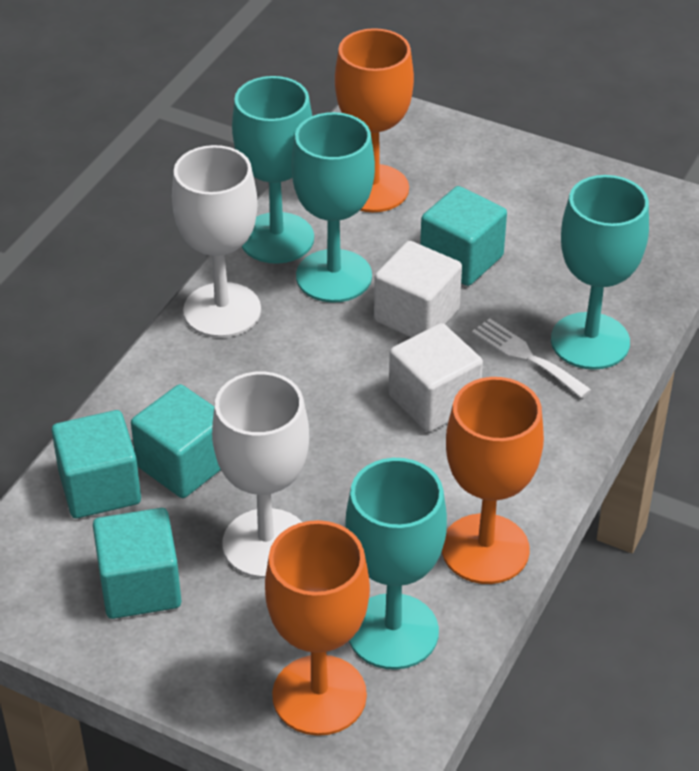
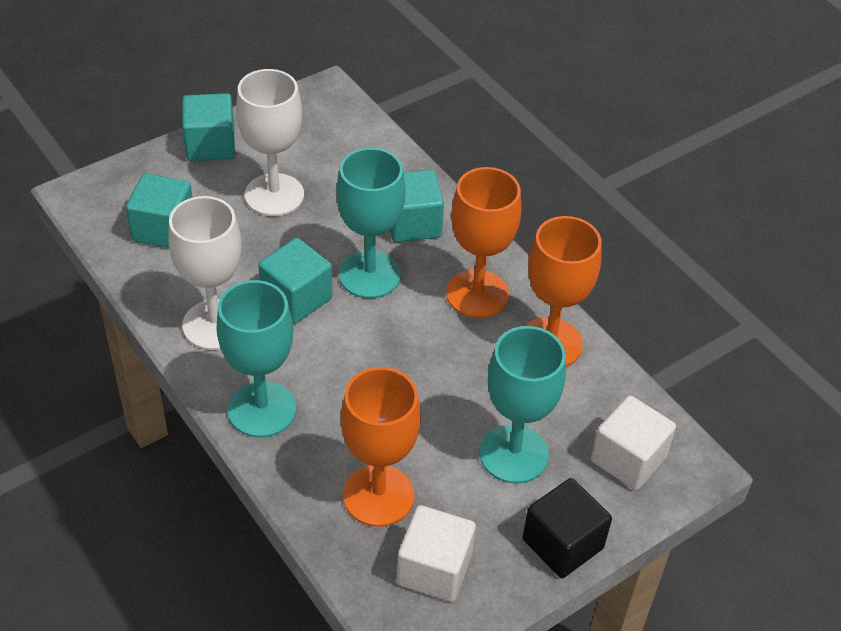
black cube: 0 -> 1
turquoise goblet: 4 -> 3
white fork: 1 -> 0

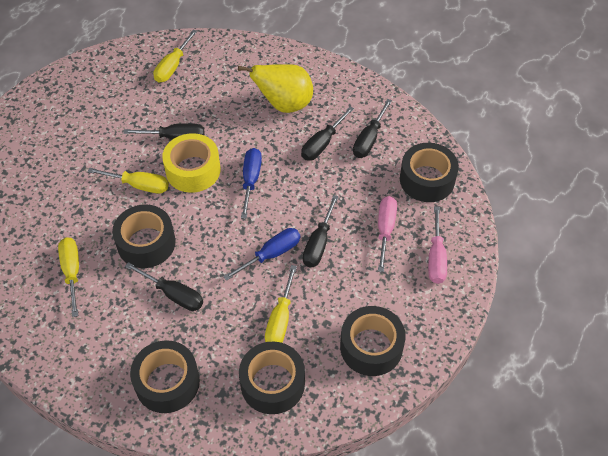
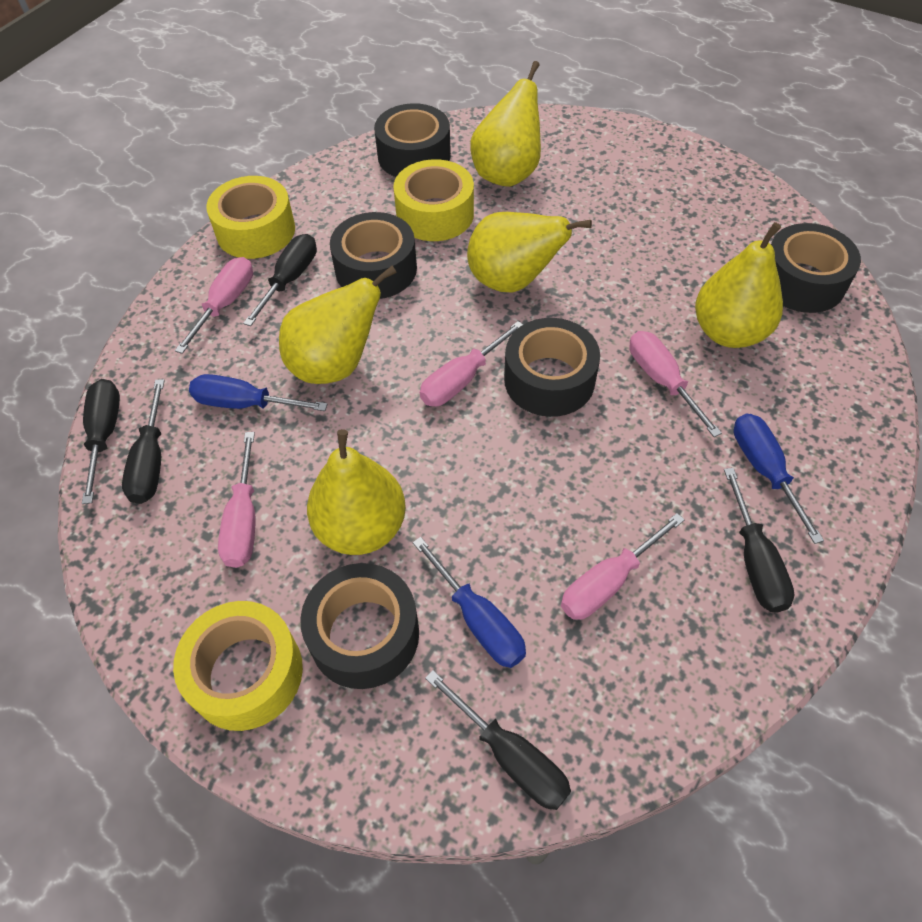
blue screwdriver: 2 -> 3
pink screwdriver: 2 -> 5
yellow pear: 1 -> 5
yellow screwdriver: 4 -> 0
yellow tape: 1 -> 3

*Task item*
What the answer needs is every record above, exactly as written, and no pictures.

*Result below*
black cube: 0 -> 1
turquoise goblet: 4 -> 3
white fork: 1 -> 0

blue screwdriver: 2 -> 3
pink screwdriver: 2 -> 5
yellow pear: 1 -> 5
yellow screwdriver: 4 -> 0
yellow tape: 1 -> 3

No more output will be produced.